:: Prompt ::
Reproduce the full listing below exactly. Do not include the pictures.
# # # #
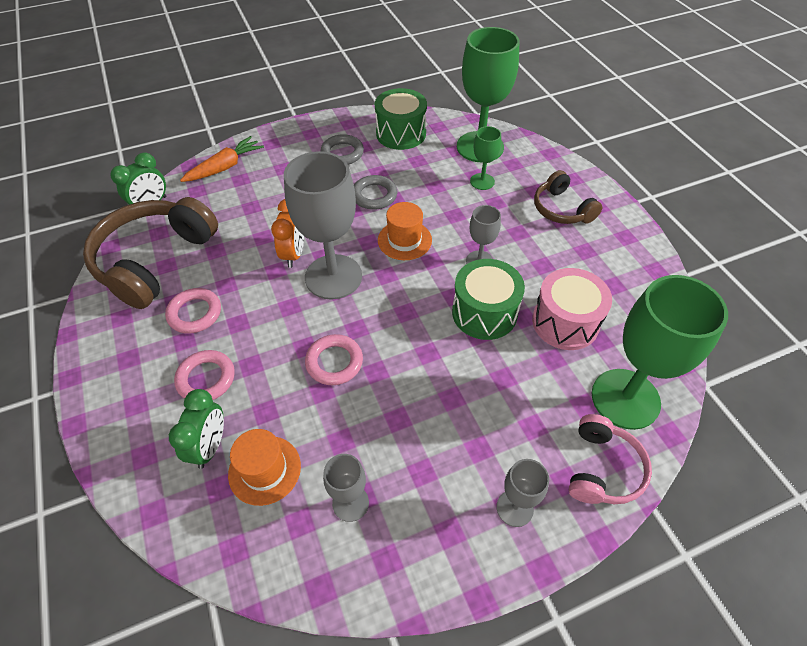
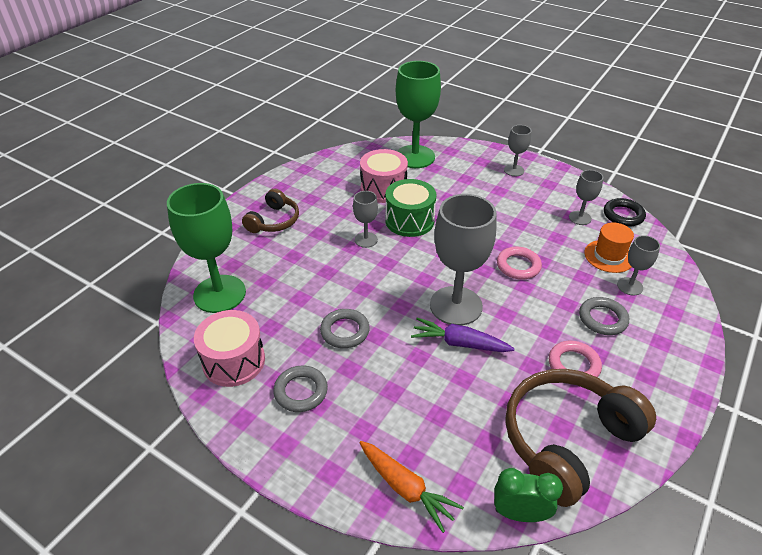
camera: 125 degrees left, 10 degrees down
brown headphones [83,197,218,309] -> brown headphones turned 150 degrees clockwise [505,369,656,507]
green clock [169,389,224,469] -> grey goblet [617,235,660,296]
pink ring [174,350,235,400] -> grey ring [579,297,629,335]
orange carrot [180,136,264,182] -> orange carrot turned 150 degrees counterclockwise [359,441,464,533]
orange clock [271,199,304,268] -> purple carrot [411,318,515,352]
green drum [375,88,427,150] -> pink drum [194,310,265,387]
orange hat [378,202,432,260] -> none
green goblet [470,126,501,190] -> none
pink headphones [569,414,652,504] -> none
none -> black ring [604,198,646,227]

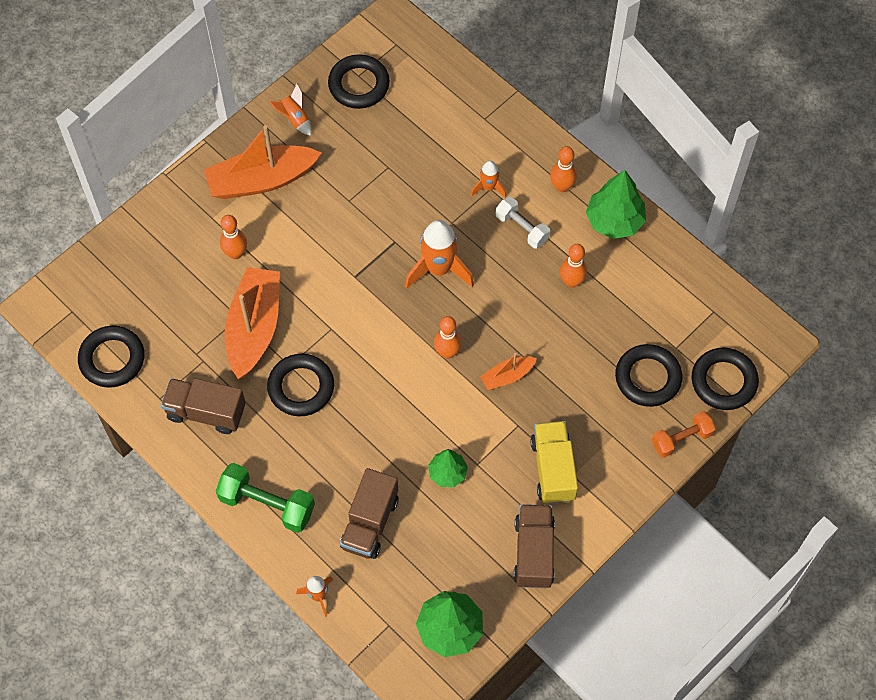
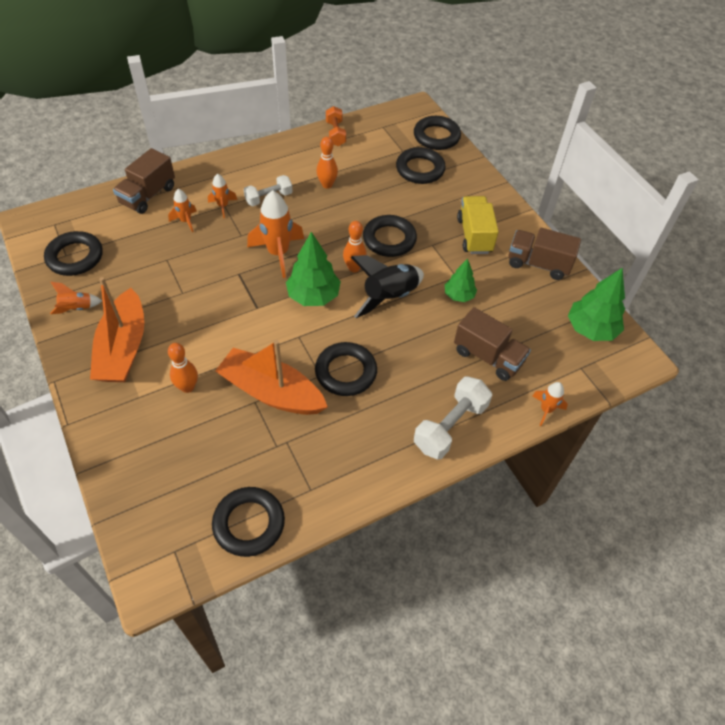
camera: 75 degrees left, 10 degrees down
brown truck [161,378,246,434] -> brown truck moved to [113,148,175,214]
green dumbbell [216,463,315,533] -> white dumbbell [414,376,492,460]
orange boat [480,353,537,390] -> black ring [363,215,417,257]
yellow truck [530,421,578,504] -> yellow truck turned 75 degrees clockwise [457,196,499,254]
orange bowling pin [550,146,577,192] -> none
green tree [586,170,646,239] -> green tree moved to [286,232,341,306]
orange dumbbell [652,411,716,458] -> orange dumbbell moved to [326,106,346,146]
none -> orange rocket [168,189,197,232]
none -> black rocket [351,255,424,318]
# # # #
:: Answer space ::
camera: 125 degrees left, 10 degrees down
brown headphones [83,197,218,309] -> brown headphones turned 150 degrees clockwise [505,369,656,507]
green clock [169,389,224,469] -> grey goblet [617,235,660,296]
pink ring [174,350,235,400] -> grey ring [579,297,629,335]
orange carrot [180,136,264,182] -> orange carrot turned 150 degrees counterclockwise [359,441,464,533]
orange clock [271,199,304,268] -> purple carrot [411,318,515,352]
green drum [375,88,427,150] -> pink drum [194,310,265,387]
orange hat [378,202,432,260] -> none
green goblet [470,126,501,190] -> none
pink headphones [569,414,652,504] -> none
none -> black ring [604,198,646,227]

camera: 75 degrees left, 10 degrees down
brown truck [161,378,246,434] -> brown truck moved to [113,148,175,214]
green dumbbell [216,463,315,533] -> white dumbbell [414,376,492,460]
orange boat [480,353,537,390] -> black ring [363,215,417,257]
yellow truck [530,421,578,504] -> yellow truck turned 75 degrees clockwise [457,196,499,254]
orange bowling pin [550,146,577,192] -> none
green tree [586,170,646,239] -> green tree moved to [286,232,341,306]
orange dumbbell [652,411,716,458] -> orange dumbbell moved to [326,106,346,146]
none -> orange rocket [168,189,197,232]
none -> black rocket [351,255,424,318]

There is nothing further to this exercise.